• **What is being asked**
Copy each line of the entries beneath that contains the word "plate".

(Entries taken from a collection)
- Opening Delimiter -

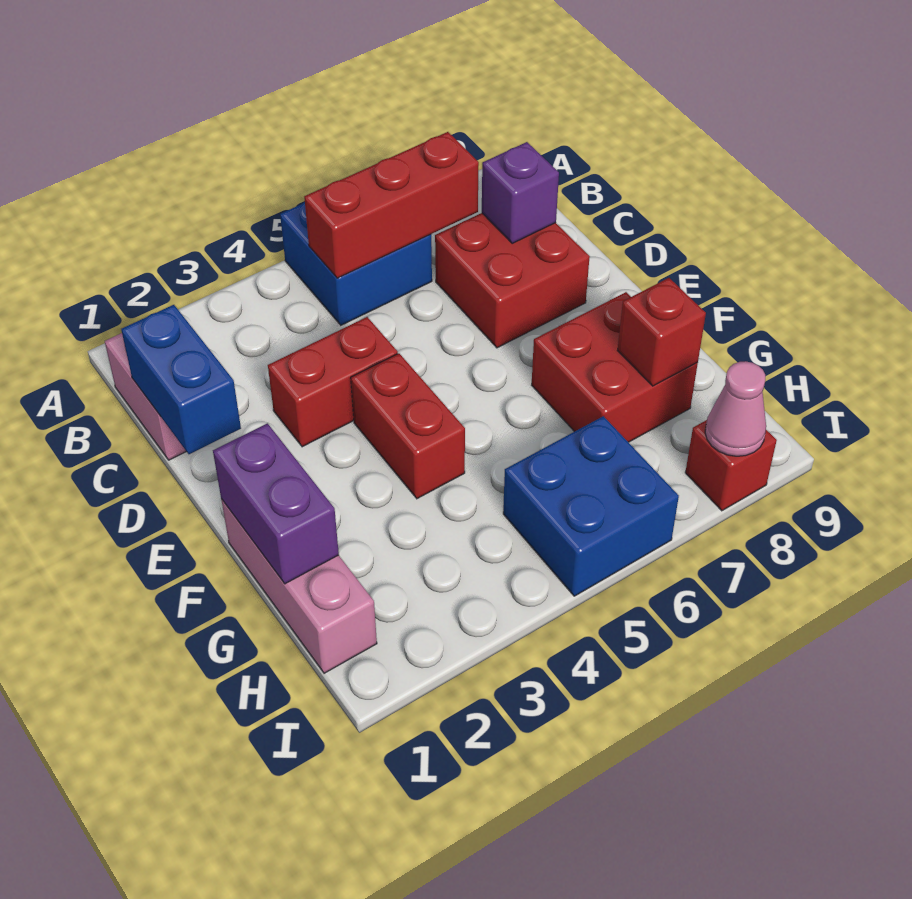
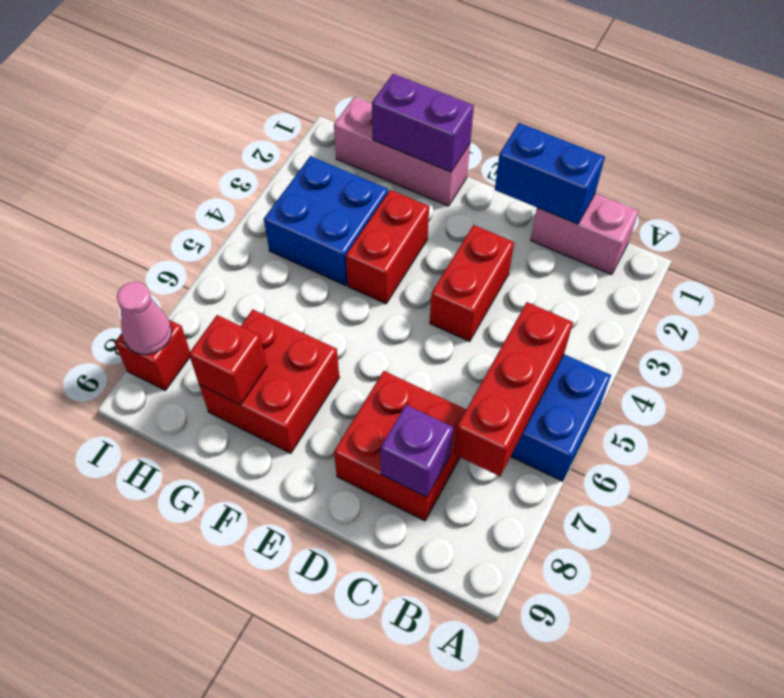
red brick E4:F4 level 1 -> red brick F3:F4 level 1
blue brick H5:I6 level 1 -> blue brick G3:H4 level 1

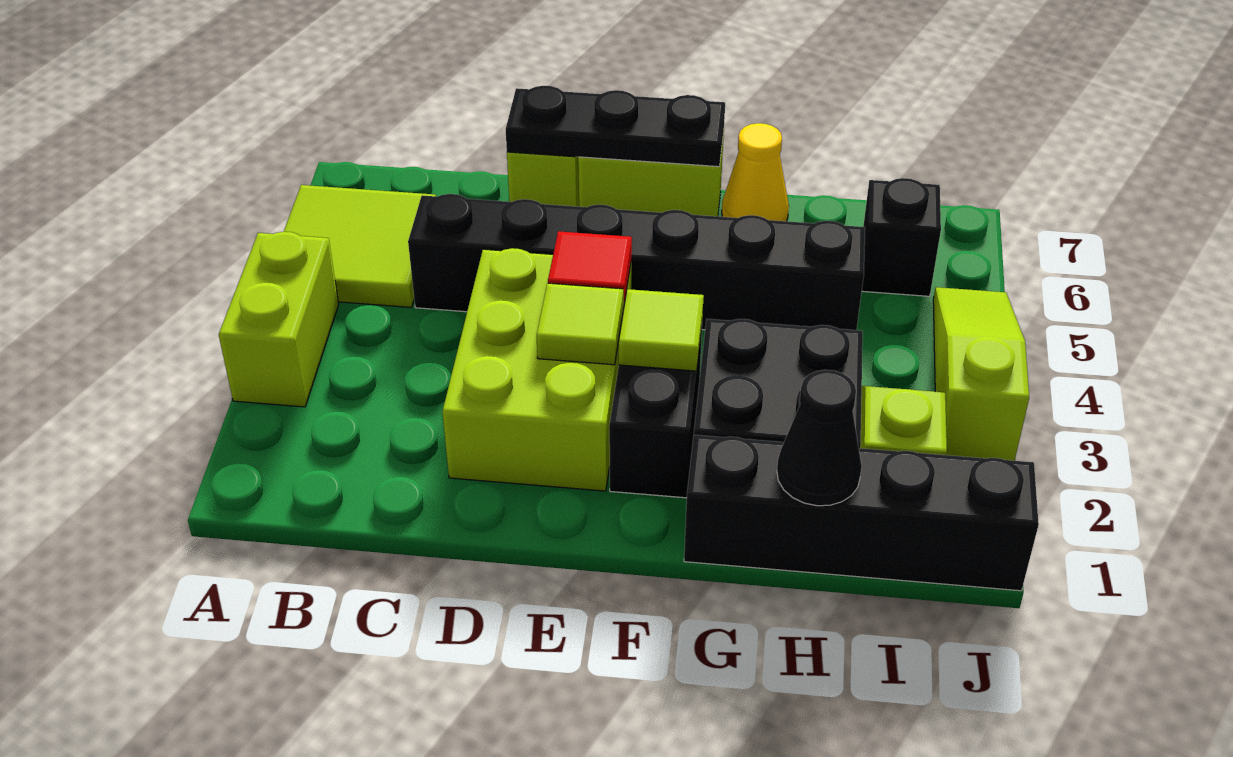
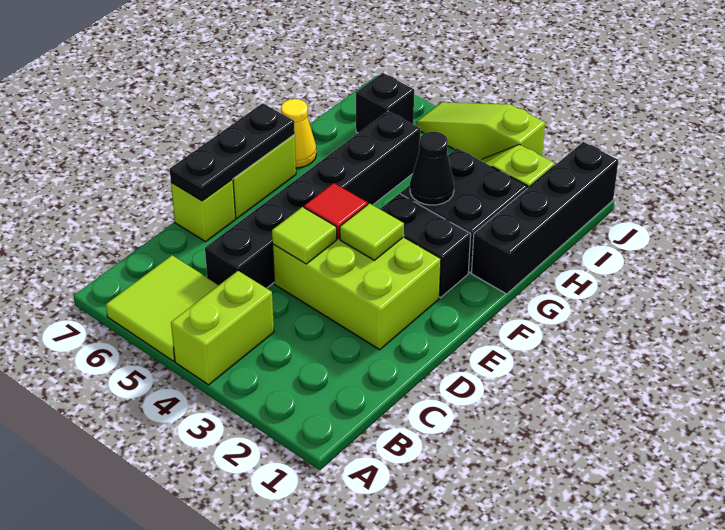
lime brick A3:A4 level 1 -> lime brick A4:B4 level 1
lime tile F3 level 2 -> lime tile D4 level 2
black cone H1 level 2 -> black cone G3 level 2

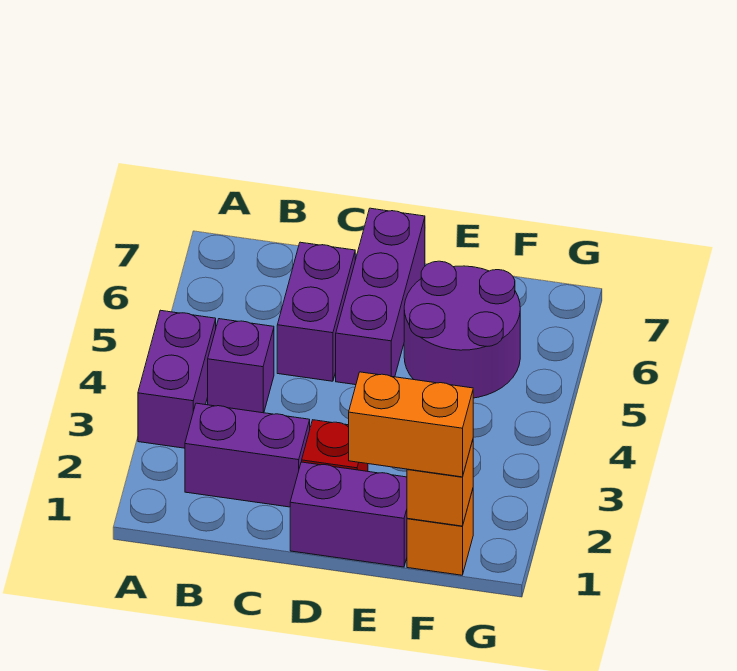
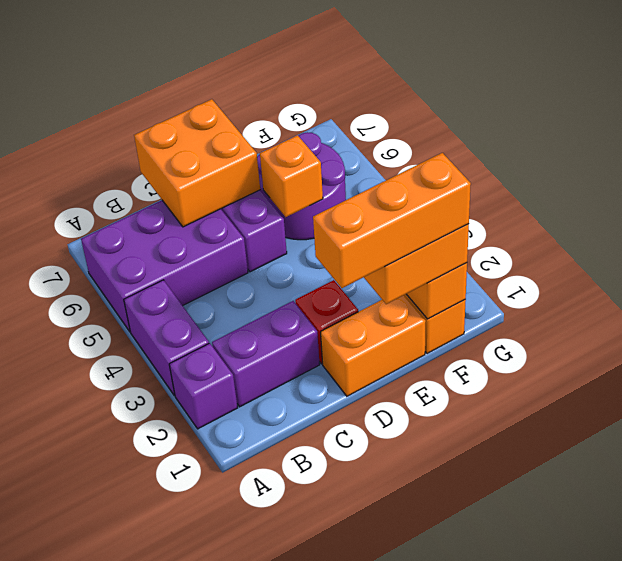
purple brick B4 level 1 -> purple brick A2 level 1
purple brick C5:C6 level 1 -> purple brick A5:C6 level 1
none -> orange brick C6:D7 level 2
purple brick D1:E1 level 1 -> orange brick D1:E1 level 1
none -> orange brick D1:F1 level 4
none -> orange brick E5 level 2

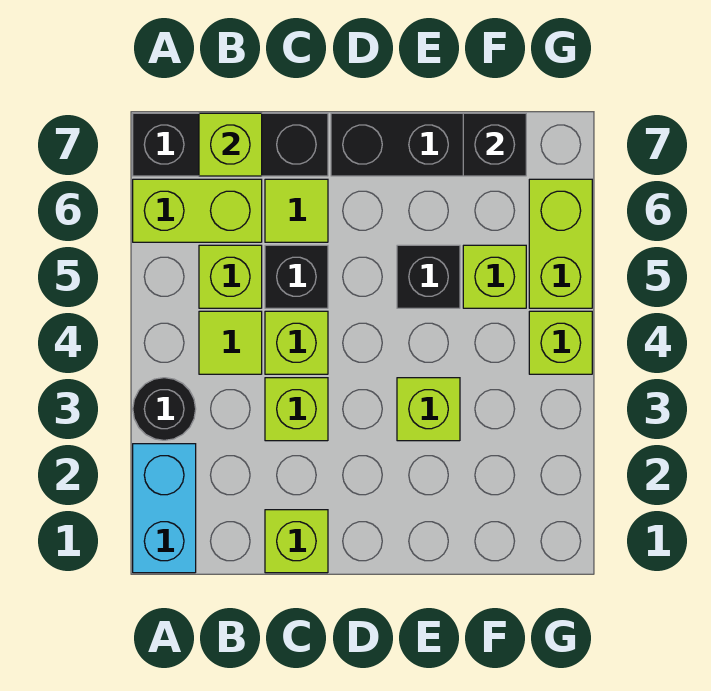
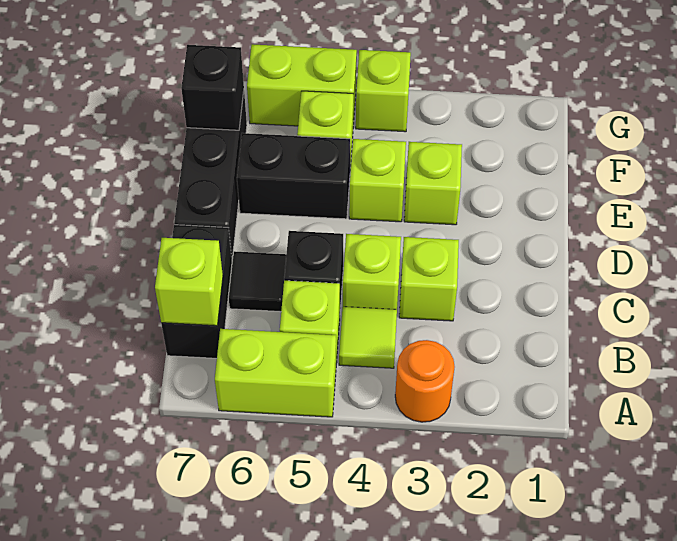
cyan brick A1:A2 level 1 -> none
black round brick A3 level 1 -> orange round brick A3 level 1
lime brick A6:B6 level 1 -> lime brick A5:A6 level 1
black brick A7:C7 level 1 -> black brick B7:C7 level 1
lime brick C1 level 1 -> lime brick E4 level 1
lime tile C6 level 1 -> black tile C6 level 1
black brick E5 level 1 -> black brick E5:E6 level 1

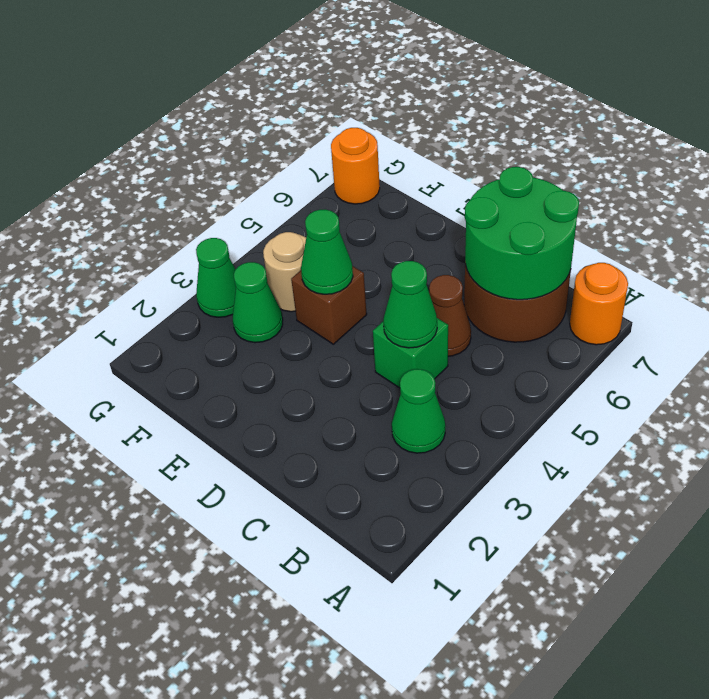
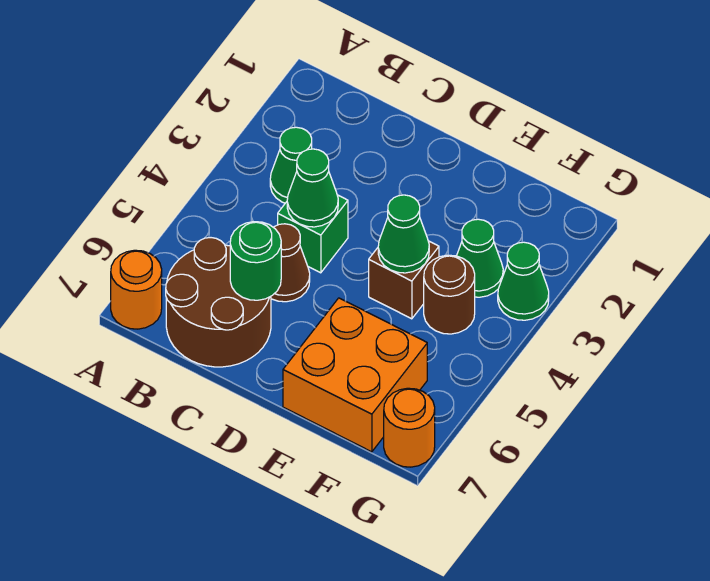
green round brick B6:C7 level 2 -> green round brick C6 level 2
none -> orange brick E6:F7 level 1
tan round brick F4 level 1 -> brown round brick F4 level 1

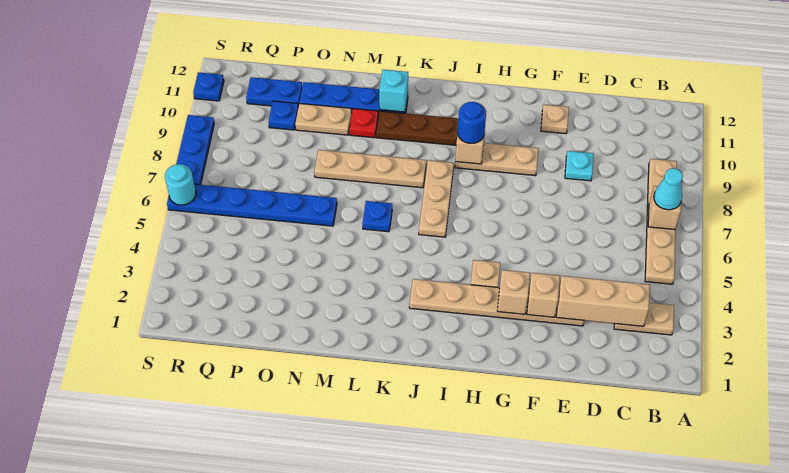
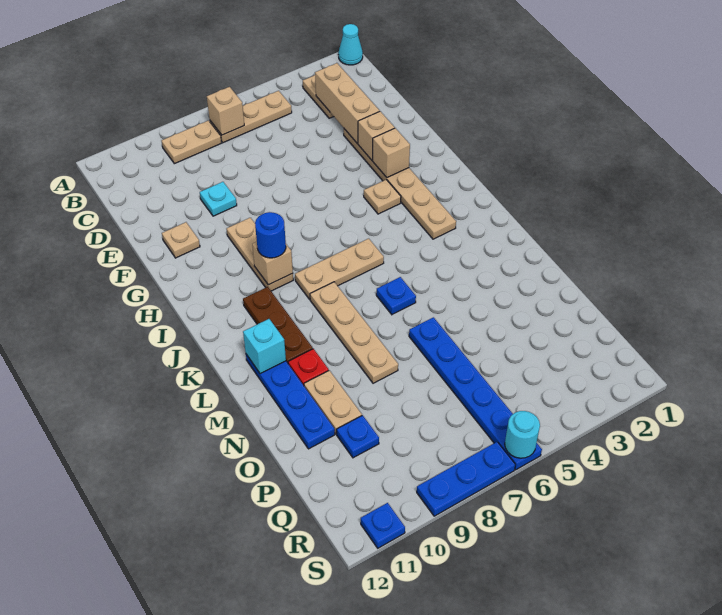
cyan cone B7 level 3 -> cyan cone A1 level 1
blue plate P11:Q11 level 1 -> none

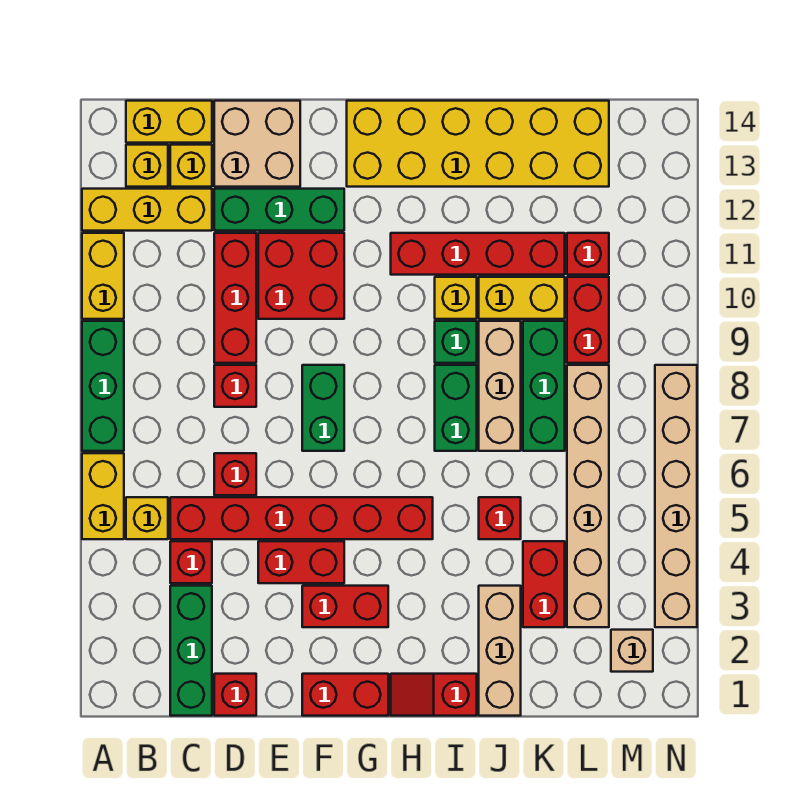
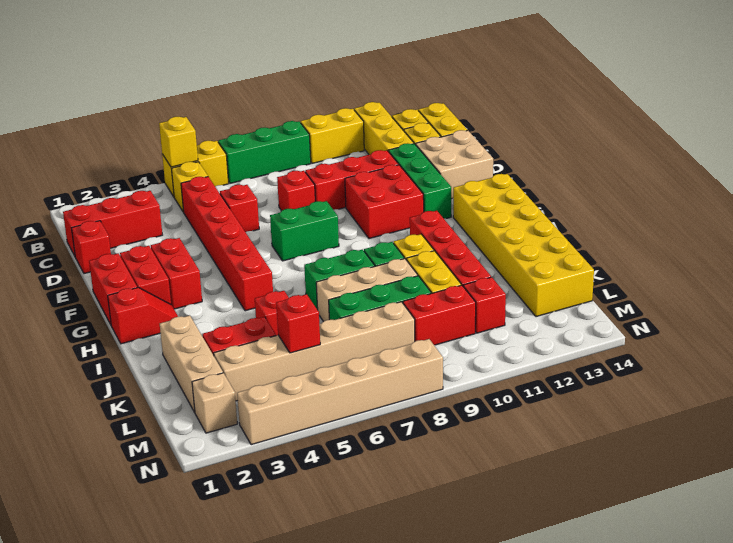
none -> yellow brick A5 level 2
green brick C1:C3 level 1 -> red brick C1:C3 level 1
red brick C4 level 1 -> red brick L5 level 2
red brick E4:F4 level 1 -> red brick F2:G2 level 1
red slope H1:I1 level 1 top I -> red slope H1:H2 level 1 top 1
tan brick J1:J3 level 1 -> tan brick J2:L2 level 1

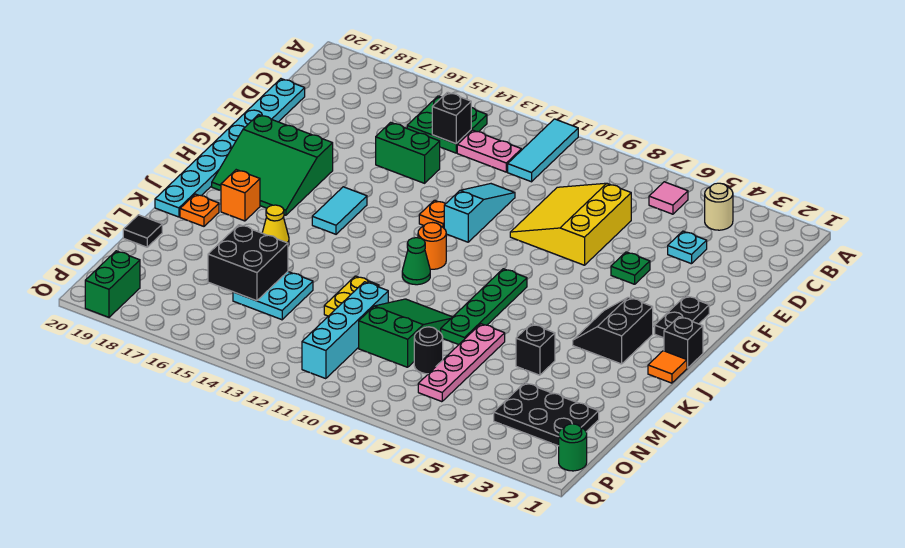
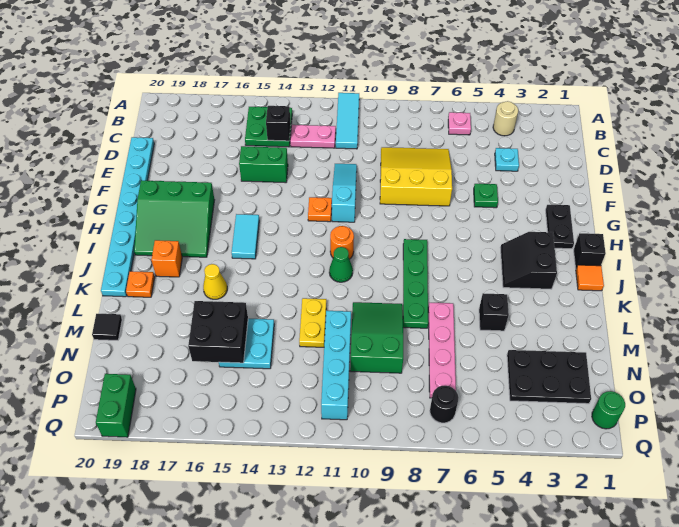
pink tile B6 level 1 -> pink plate B6 level 1
yellow slope D7:F9 level 1 top 7 -> yellow slope D7:F9 level 1 top F
black round brick N8 level 1 -> black round brick P7 level 1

- Closing Delimiter -

• **Answer below**
blue plate P11:Q11 level 1 -> none
pink tile B6 level 1 -> pink plate B6 level 1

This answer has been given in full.